*INSTRUCTIONS TO FOLLOW*
The answer must be every line of the records below that holds the word "none".

*Itemized modification records*
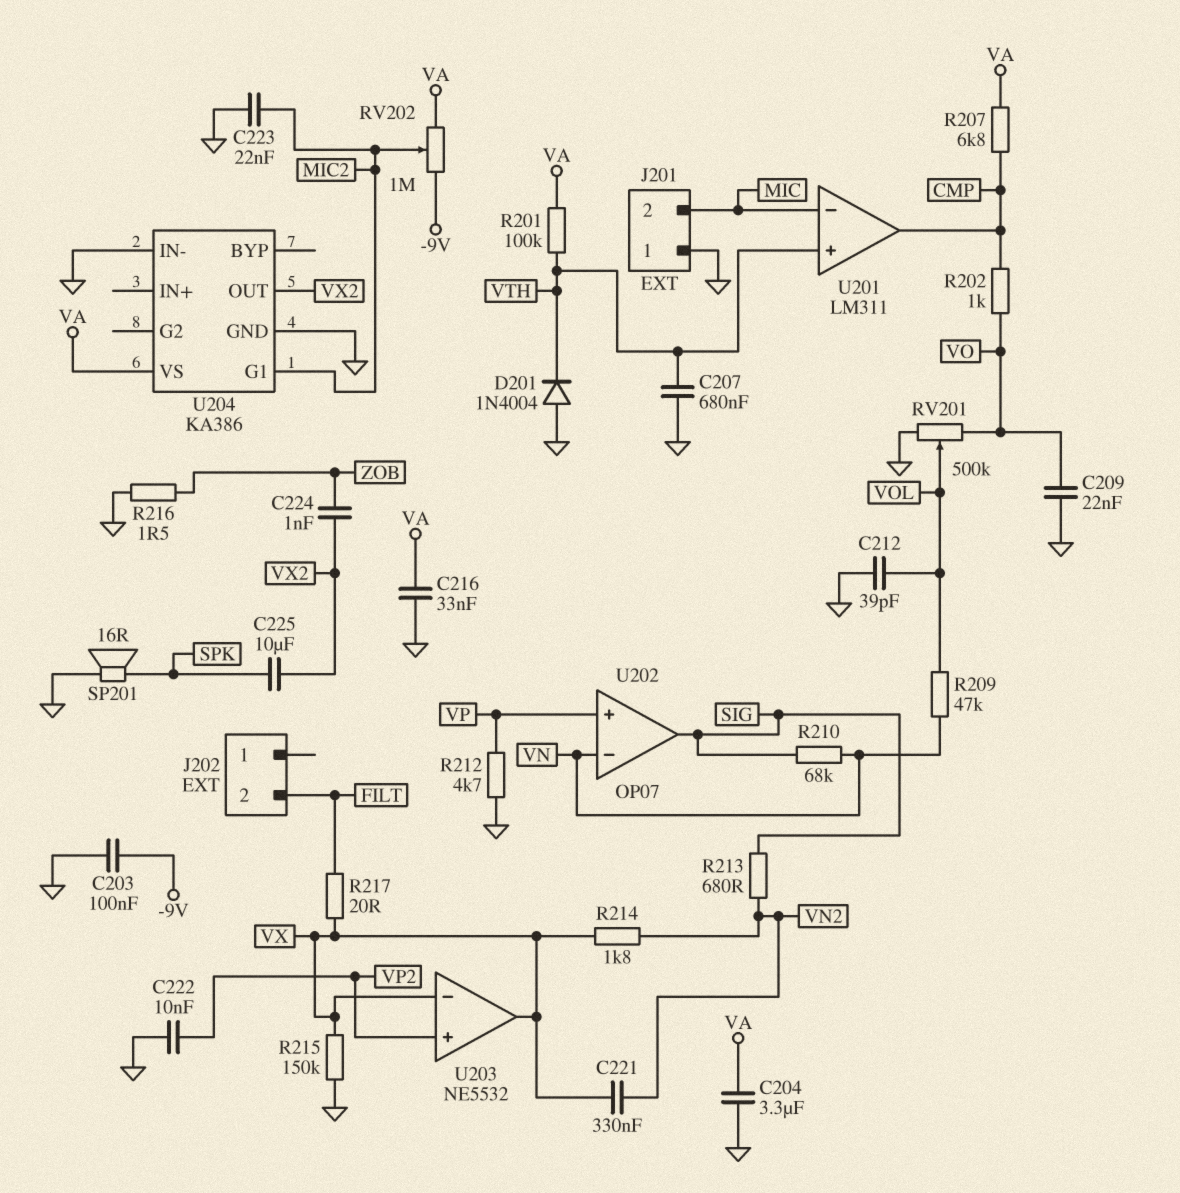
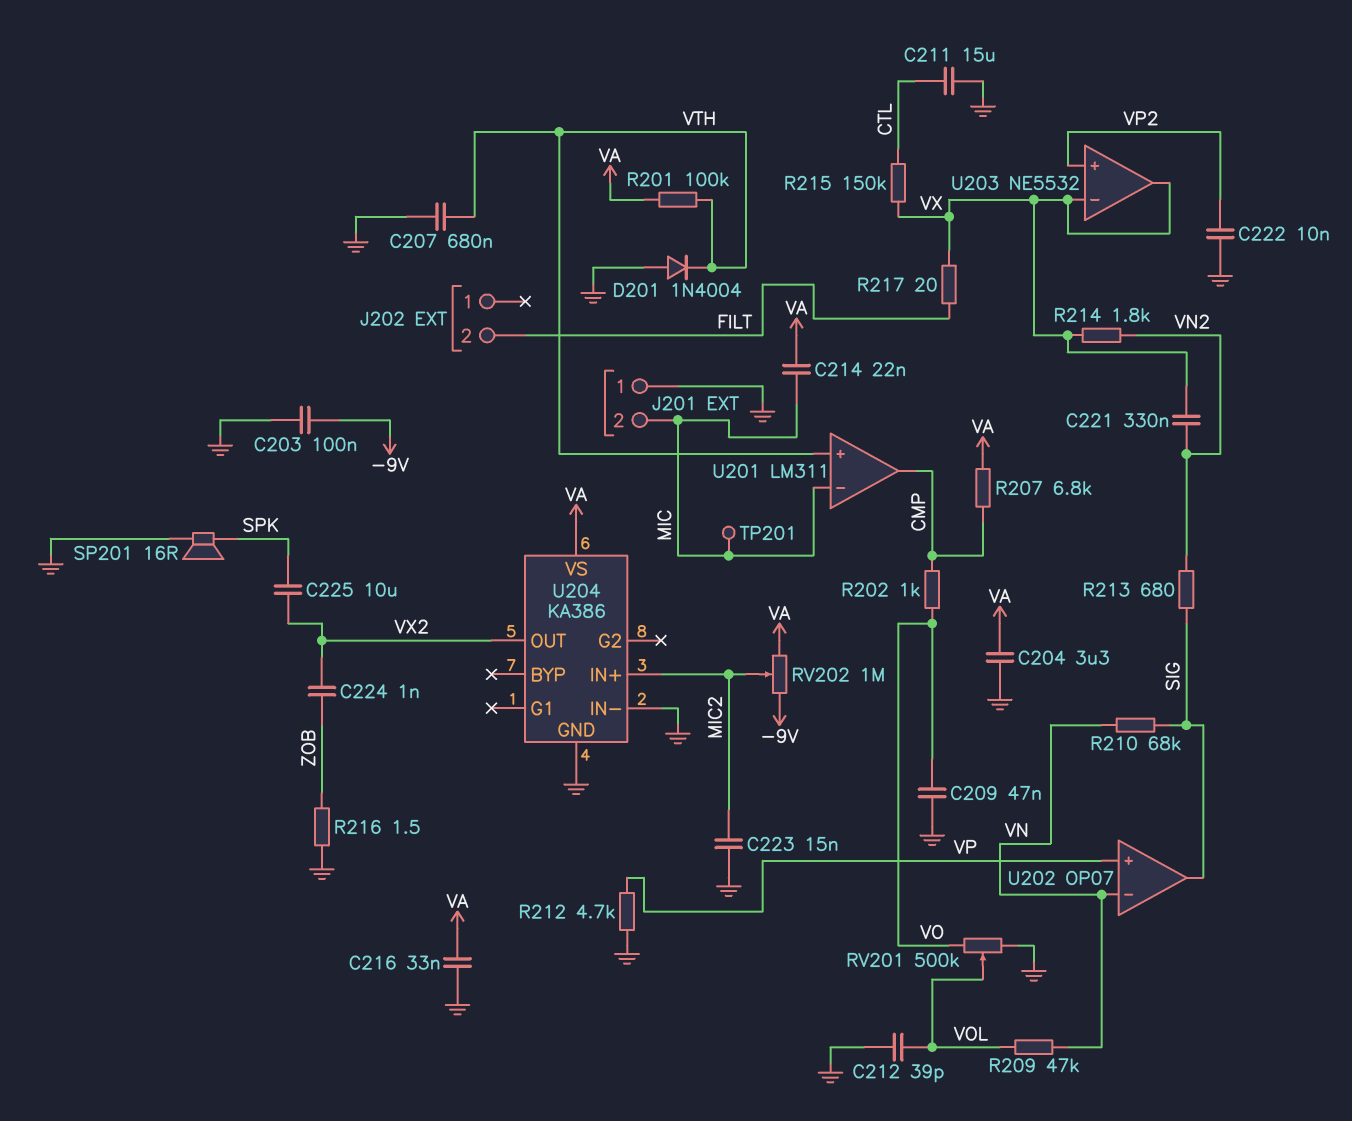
C209: 22nF (GND, VO) -> 47nF (GND, VO)
C211: none -> 15uF (CTL, GND)
C214: none -> 22nF (MIC, VA)
C223: 22nF (GND, MIC2) -> 15nF (GND, MIC2)
R215: 150k (GND, VX) -> 150k (CTL, VX)
TP201: none -> test point (MIC)
U204 pin G1: MIC2 -> none
U204 pin IN+: none -> MIC2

*RESPONSE AREA*
C211: none -> 15uF (CTL, GND)
C214: none -> 22nF (MIC, VA)
TP201: none -> test point (MIC)
U204 pin G1: MIC2 -> none
U204 pin IN+: none -> MIC2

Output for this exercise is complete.